### WHAT IS REQUIRED
From the entries below, copy every line where the string "brown" appears.
== == ==
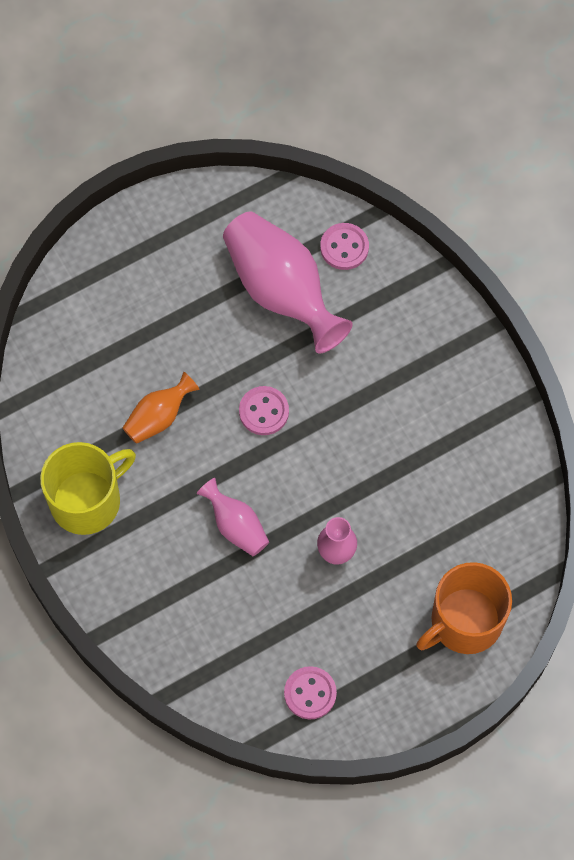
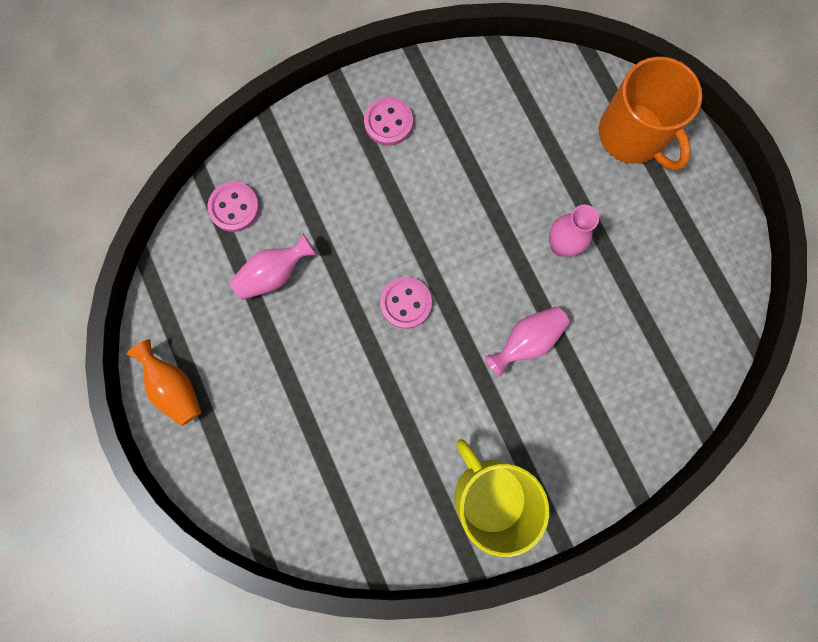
camera: 85 degrees left, 10 degrees up
orange vase [122,372,200,444] -> orange vase moved to [127,339,201,426]
pink vase [223,211,353,353] -> pink vase [230,234,317,300], size x0.52
pink button [284,666,337,720] -> pink button moved to [364,97,413,146]

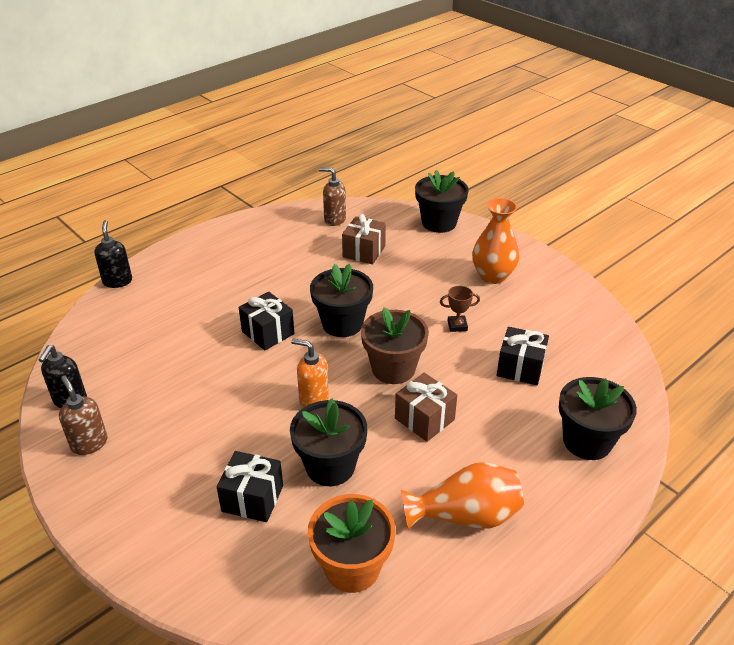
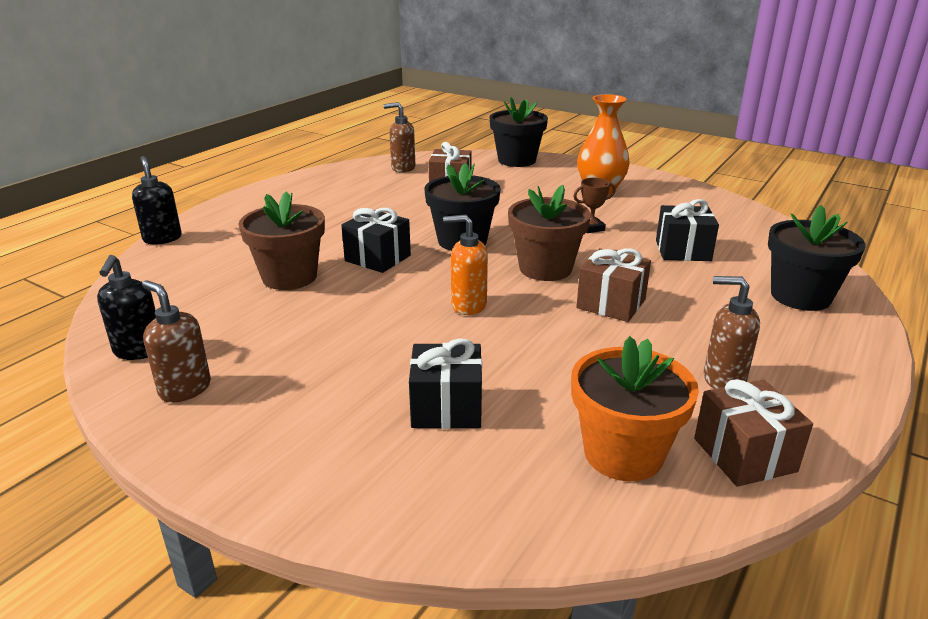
camera: 15 degrees left, 10 degrees down
black flower pot [290,399,368,486] -> none
orange vase [401,462,524,530] -> brown soap dispenser [704,276,760,389]
none -> brown flower pot [239,191,325,290]
none -> brown gift [694,379,813,487]

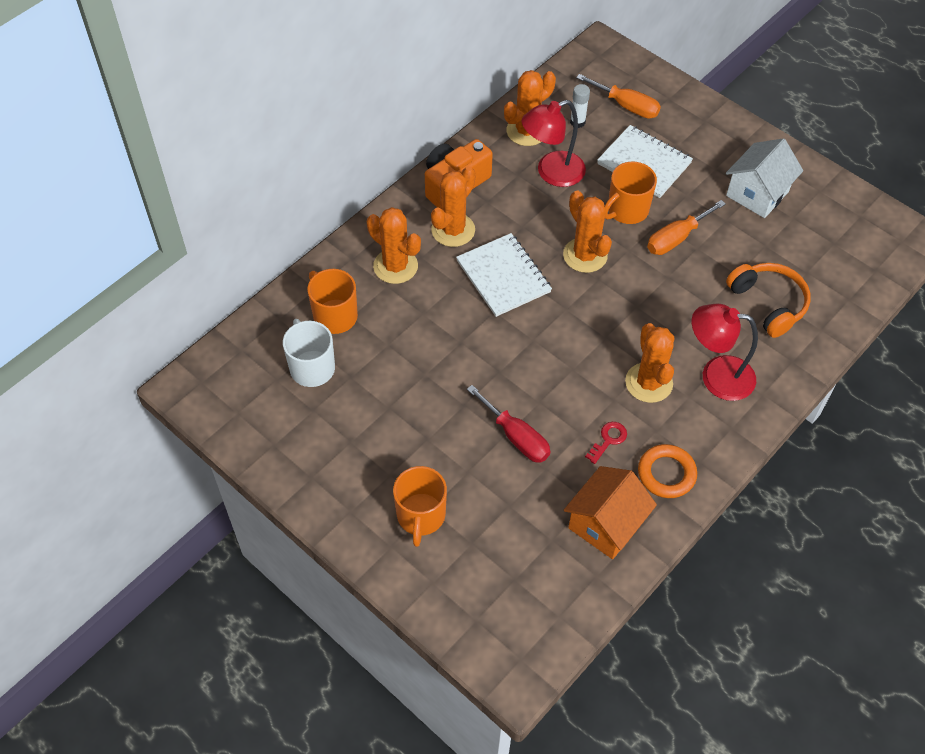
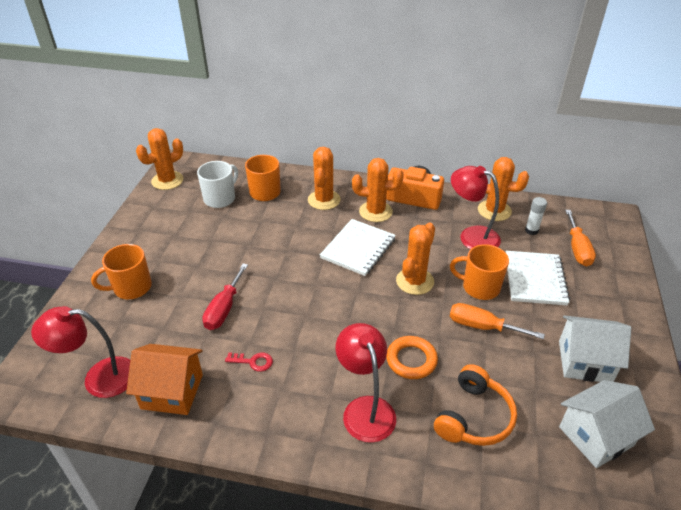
camera: 60 degrees right, 15 degrees down
orange cactus [625,323,674,403] -> orange cactus moved to [136,128,183,190]
orange ring [638,444,697,498] -> orange ring moved to [386,336,438,379]
none -> red lamp [31,306,130,398]
none -> white house [559,380,655,468]

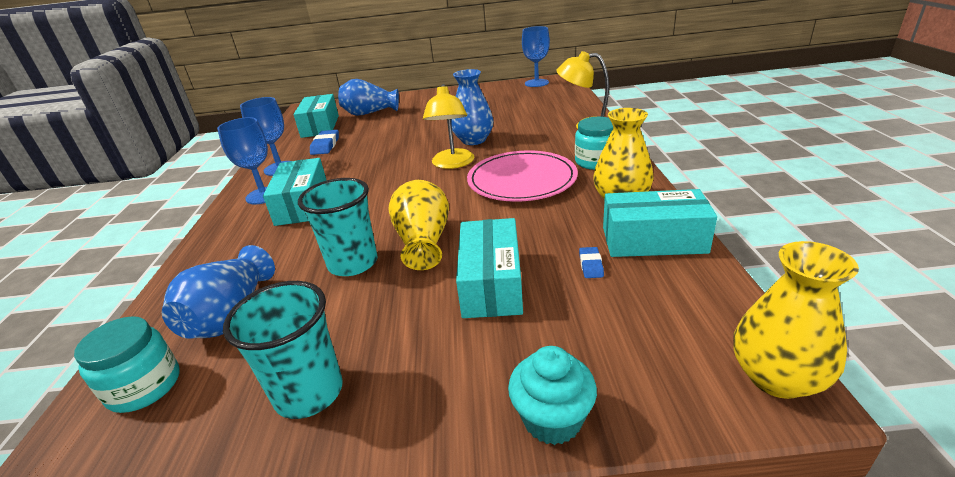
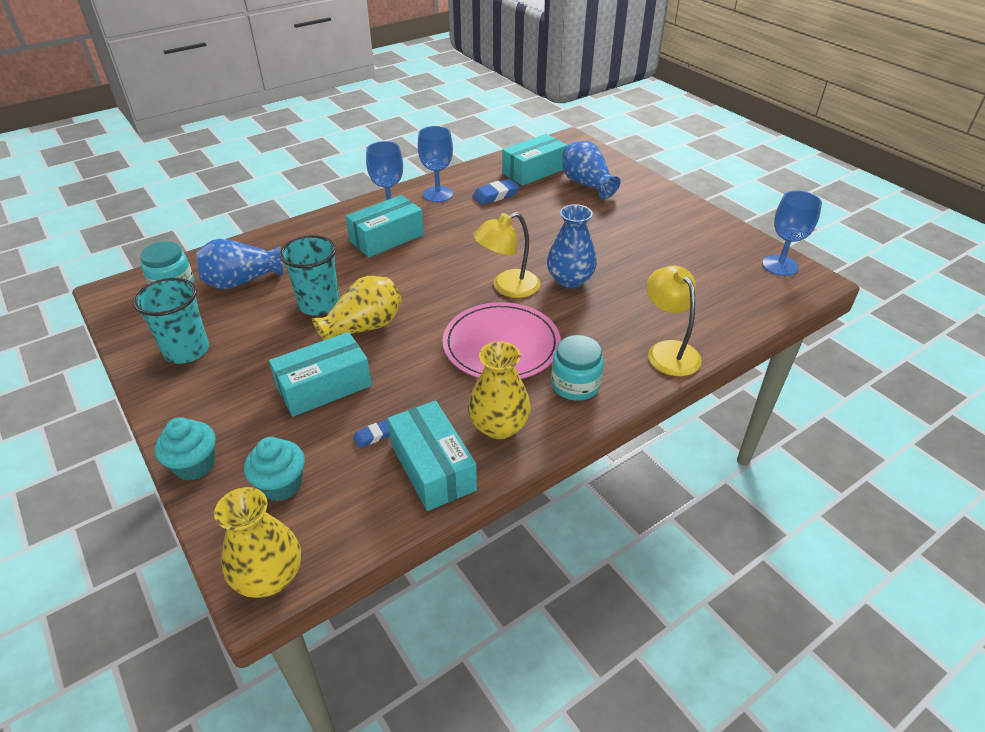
camera: 55 degrees right, 10 degrees up
none -> turquoise cupcake [244,437,305,501]

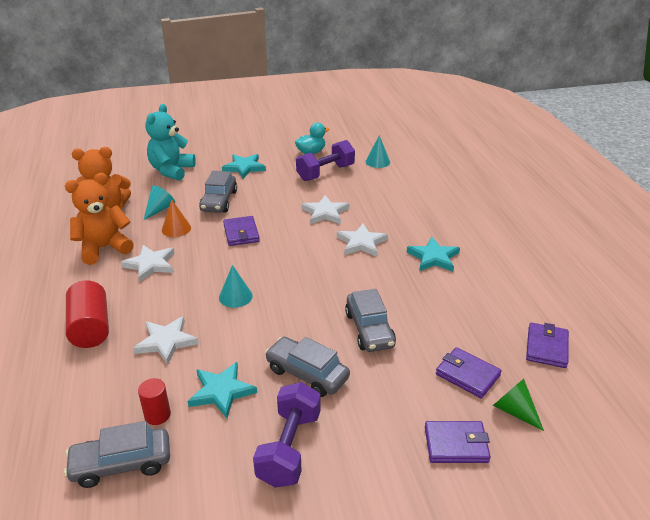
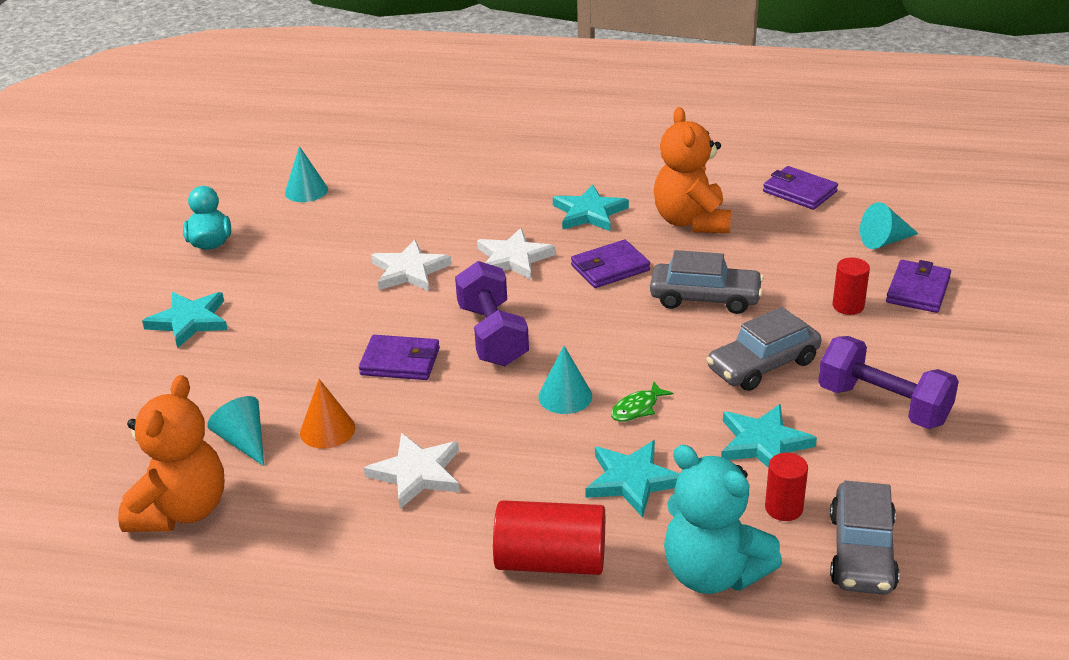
camera: 65 degrees left, 0 degrees up
orange teddy bear [65,173,134,265] -> orange teddy bear moved to [654,107,731,233]
white star [133,316,199,365] -> turquoise star [585,440,680,518]
turquoise teddy bear [146,104,196,181] -> turquoise teddy bear moved to [664,445,782,594]
grey car [199,171,237,213] -> none
purple dumbbell [296,140,355,181] -> purple dumbbell moved to [455,261,529,366]
purple wallet [436,347,501,398] -> purple wallet moved to [571,240,650,288]
green cone [493,379,544,431] -> turquoise cone [860,202,919,249]
none -> green fish [611,382,673,421]
none -> red cylinder [833,257,870,315]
== == ==
### SOLUTION TO THIS PROBLEM
orange vase [401,462,524,530] -> brown soap dispenser [704,276,760,389]
none -> brown flower pot [239,191,325,290]
none -> brown gift [694,379,813,487]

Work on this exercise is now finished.